Data under study =
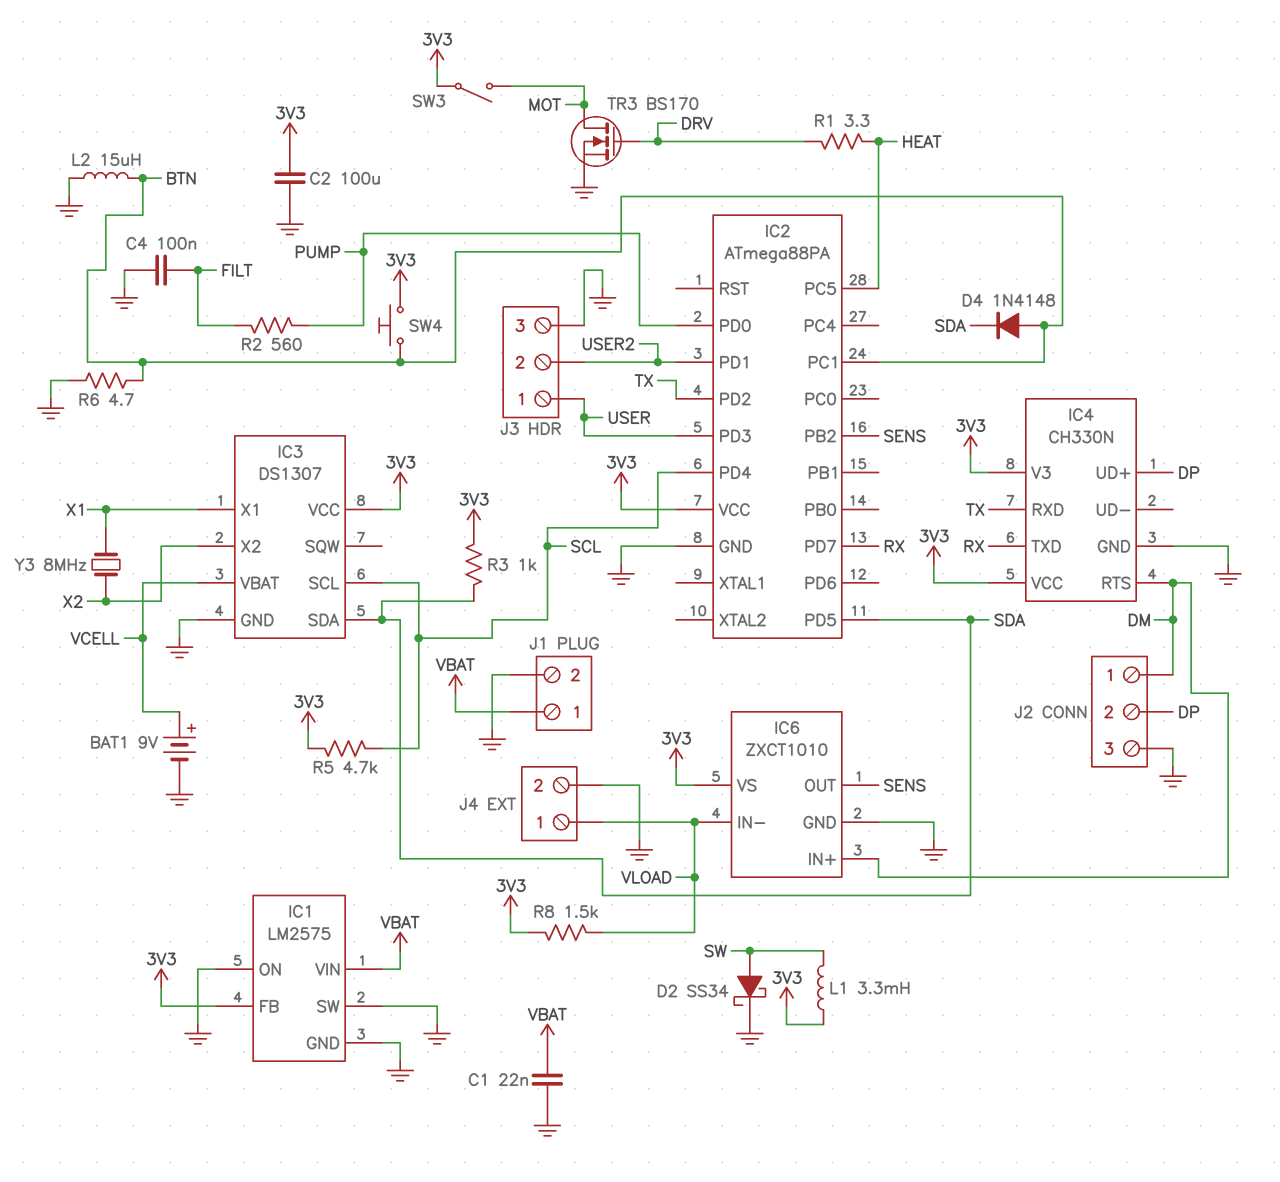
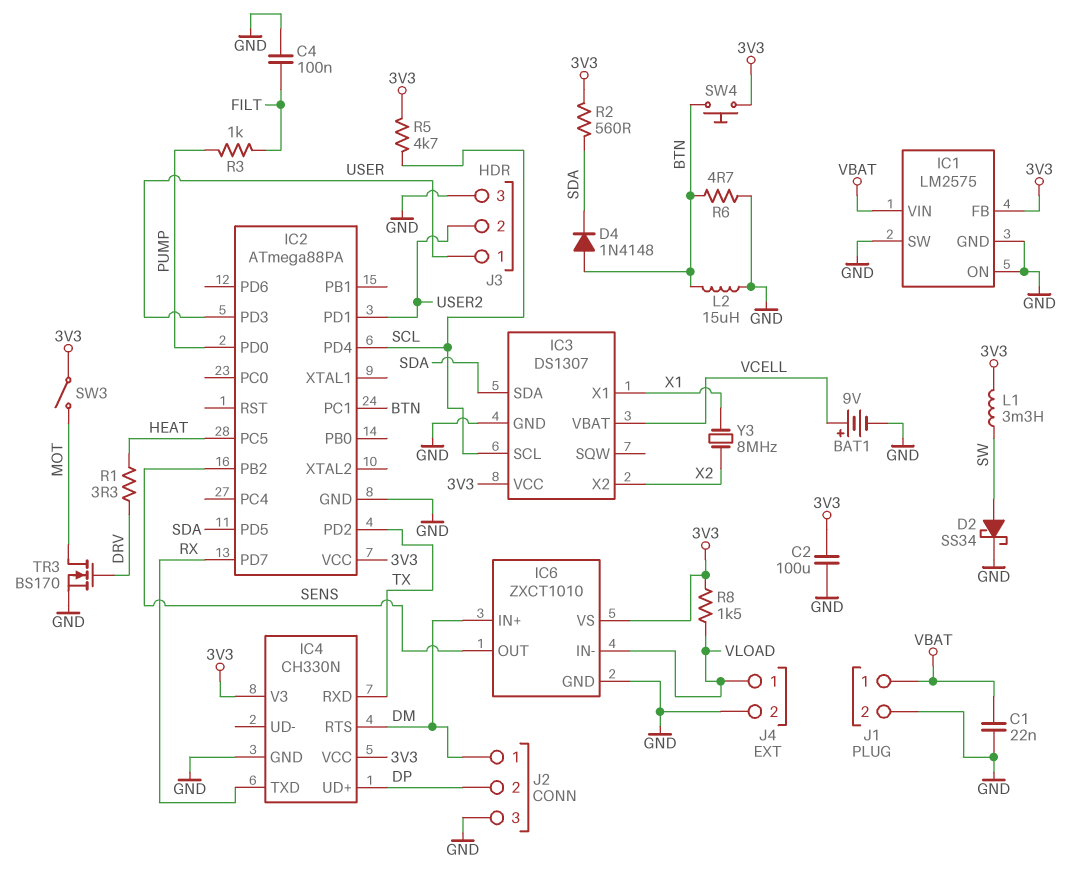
R2: 560 (FILT, PUMP) -> 560 (3V3, SDA)
R3: 1k (3V3, SDA) -> 1k (FILT, PUMP)

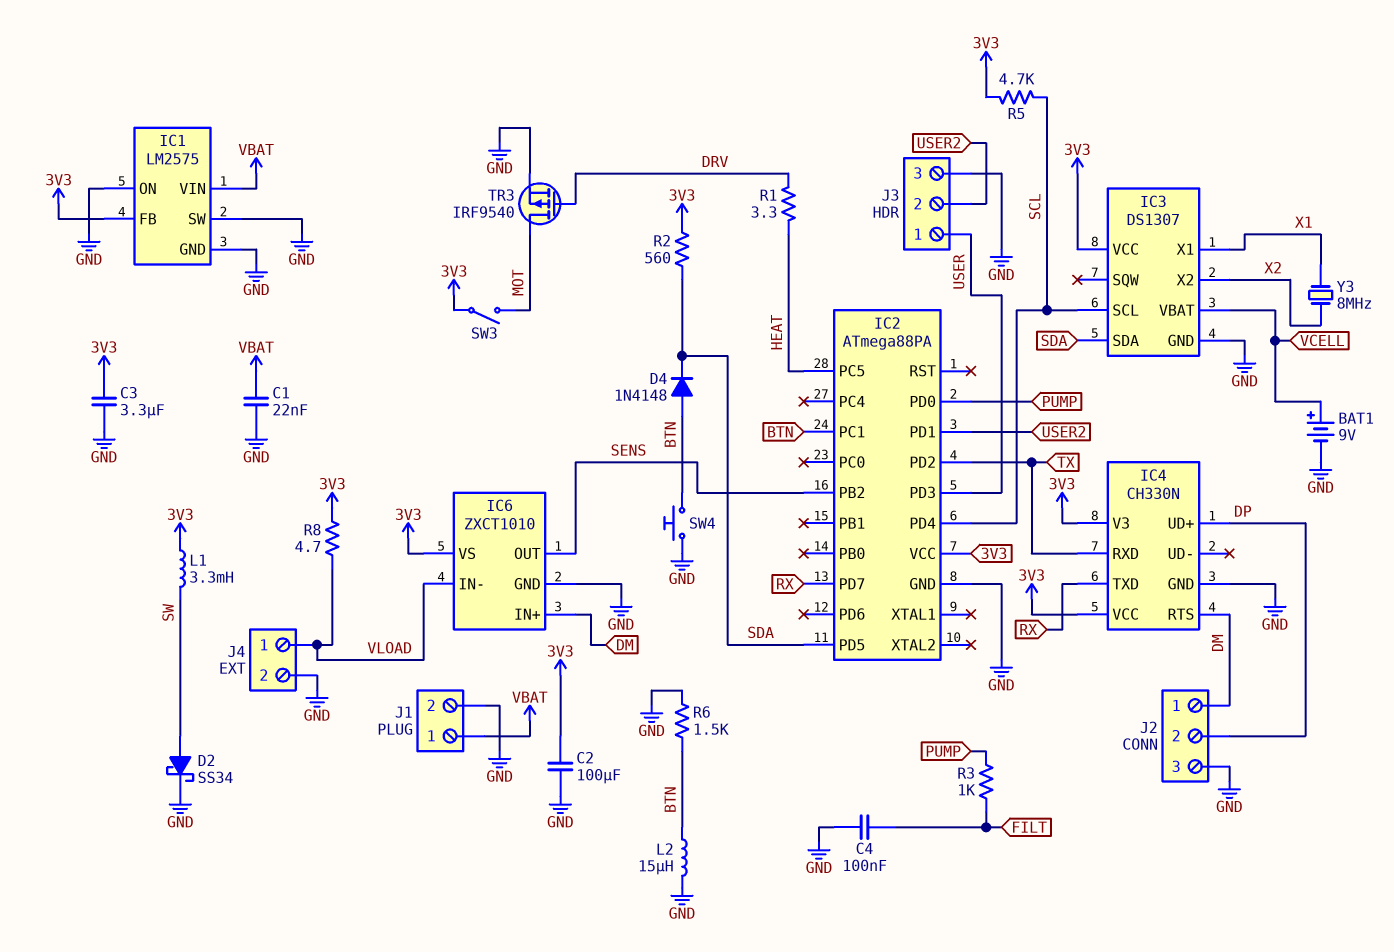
C3: none -> 3.3uF (3V3, GND)
R6: 4.7 (BTN, GND) -> 1.5k (BTN, GND)
R8: 1.5k (3V3, VLOAD) -> 4.7 (3V3, VLOAD)
SW4: button (3V3, BTN) -> button (BTN, GND)
TR3: NMOS BS170 (G DRV, D MOT, S GND) -> PMOS IRF9540 (G DRV, D MOT, S GND)

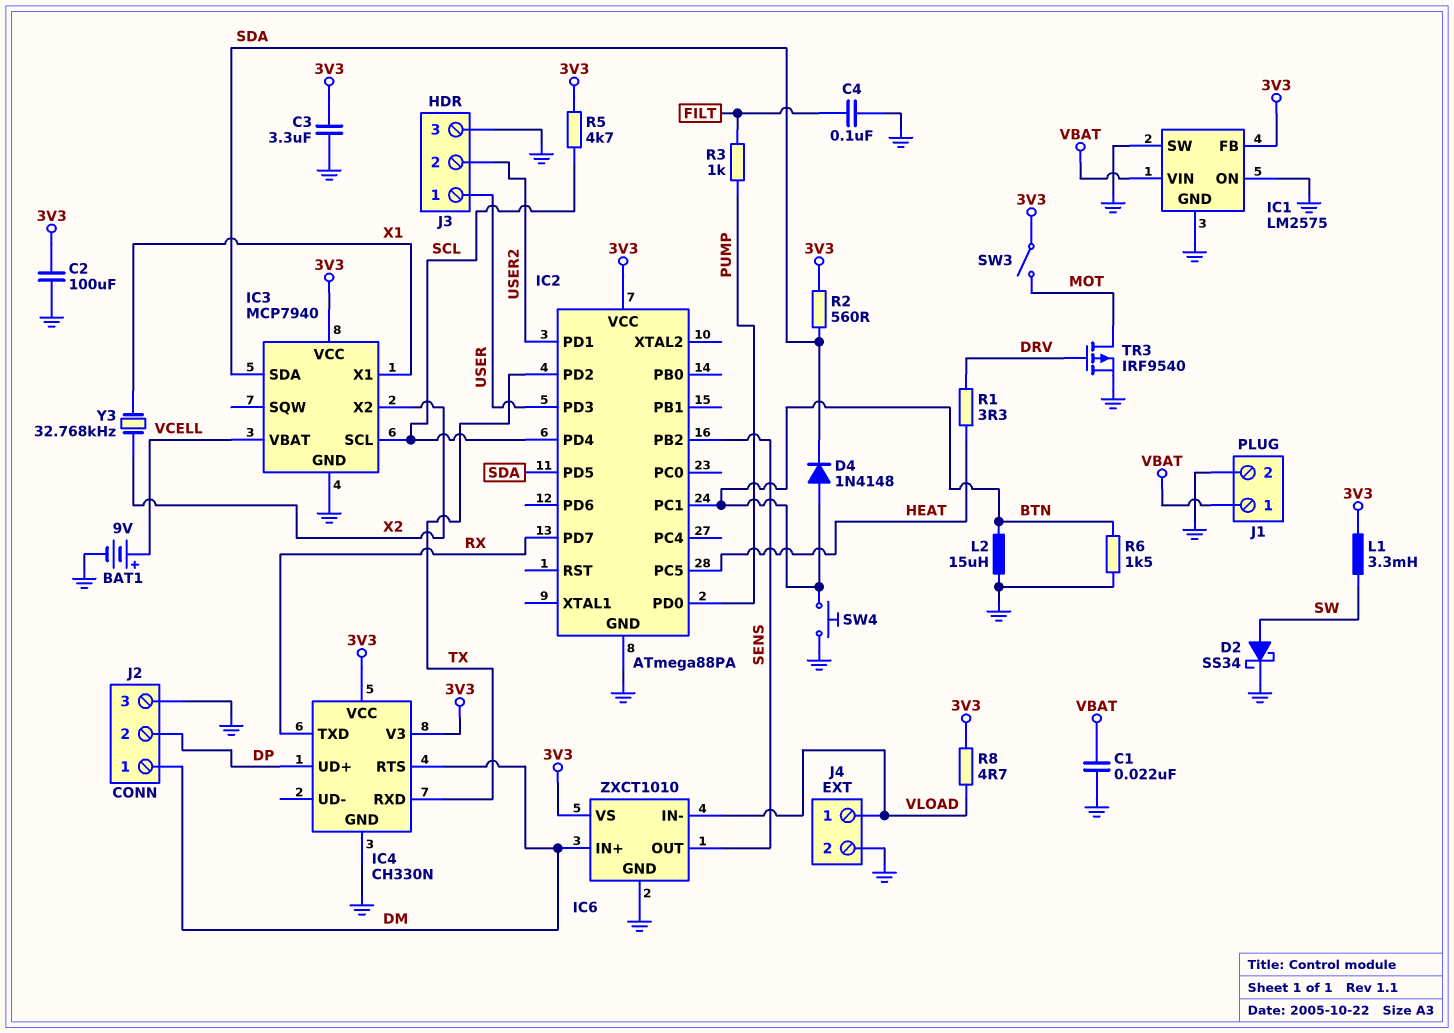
IC3: DS1307 -> MCP7940
Y3: 8MHz (X1, X2) -> 32.768kHz (X1, X2)

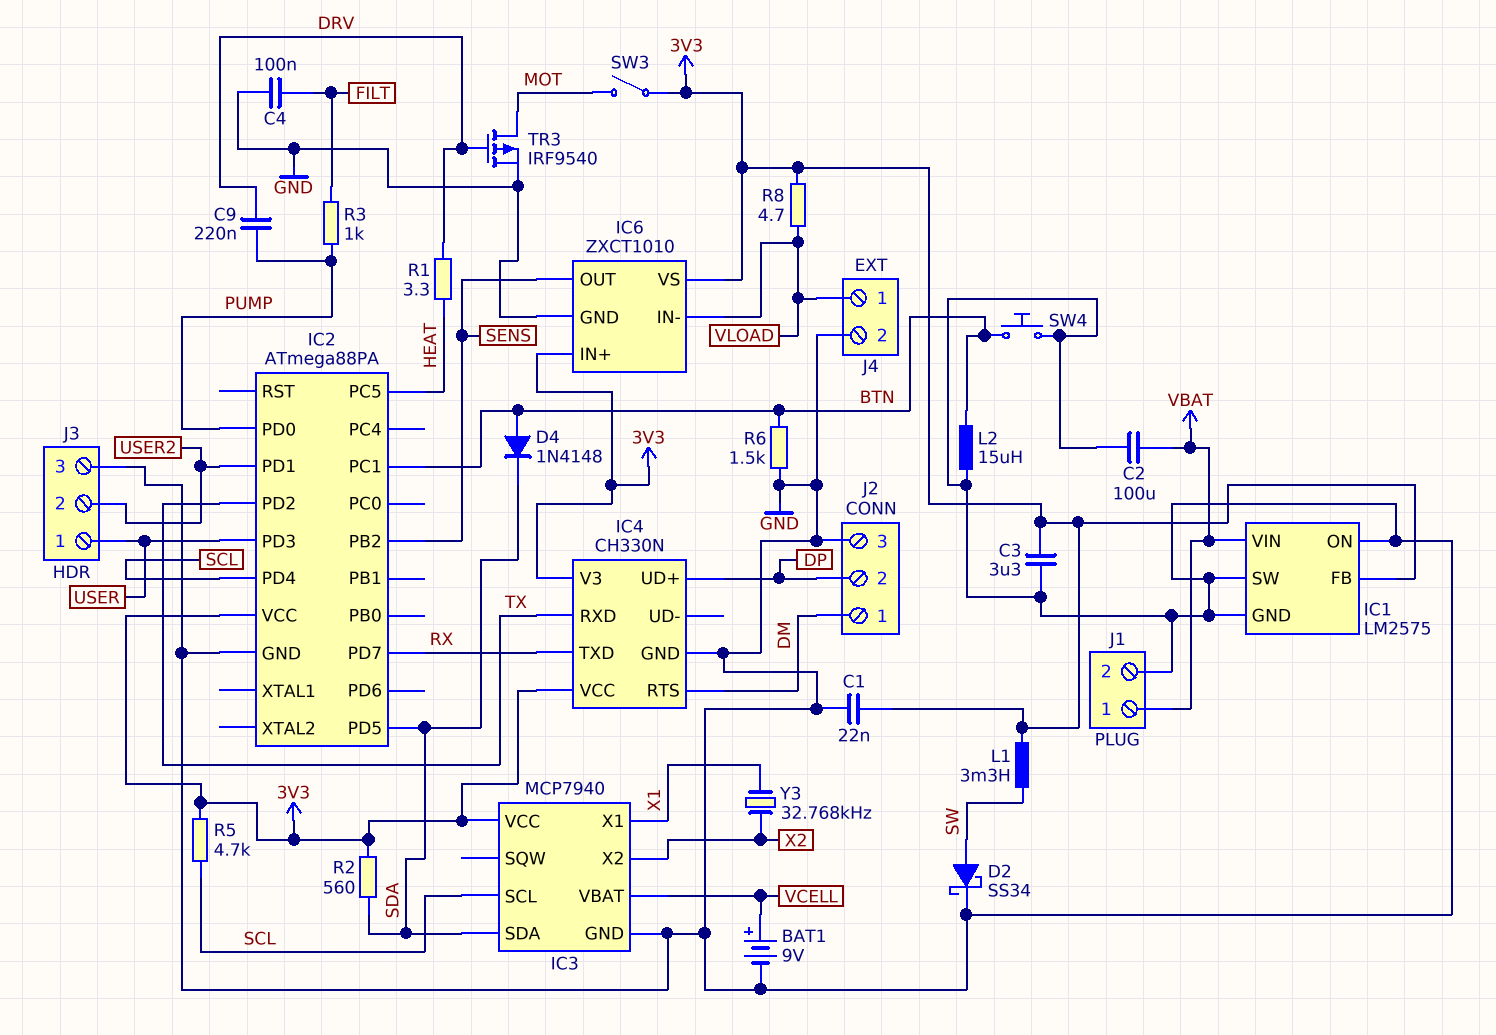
C1: 22nF (GND, VBAT) -> 22nF (3V3, GND)
C2: 100uF (3V3, GND) -> 100uF (GND, VBAT)
C9: none -> 220nF (DRV, PUMP)
IC6 pin IN+: DM -> 3V3

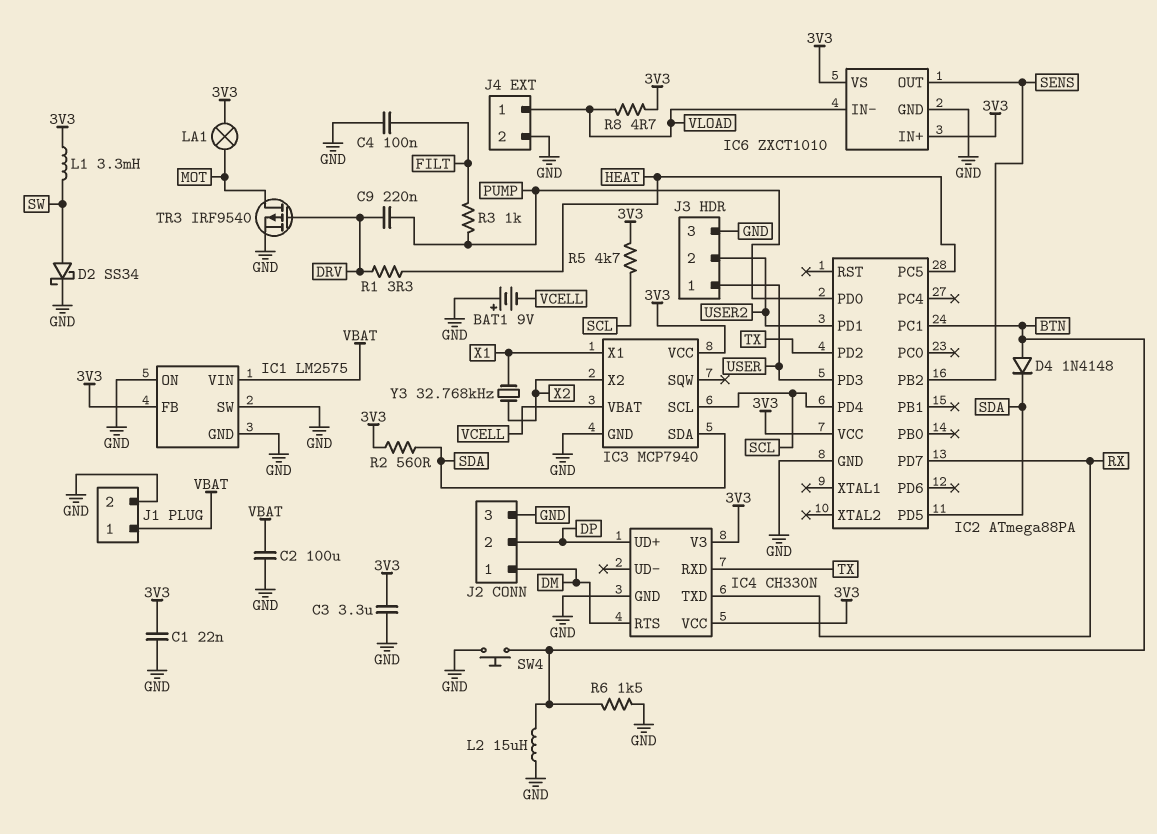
BAT1: 9V (plus VCELL, minus GND) -> 9V (plus GND, minus VCELL)
LA1: none -> lamp (3V3, MOT)
SW3: switch (3V3, MOT) -> none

What is required =
Copy exactly the lines from the one containing "IC6 pin IN+: DM -> 3V3" to the end of the records, both included, and leave the pictures out.

Output below =
IC6 pin IN+: DM -> 3V3

BAT1: 9V (plus VCELL, minus GND) -> 9V (plus GND, minus VCELL)
LA1: none -> lamp (3V3, MOT)
SW3: switch (3V3, MOT) -> none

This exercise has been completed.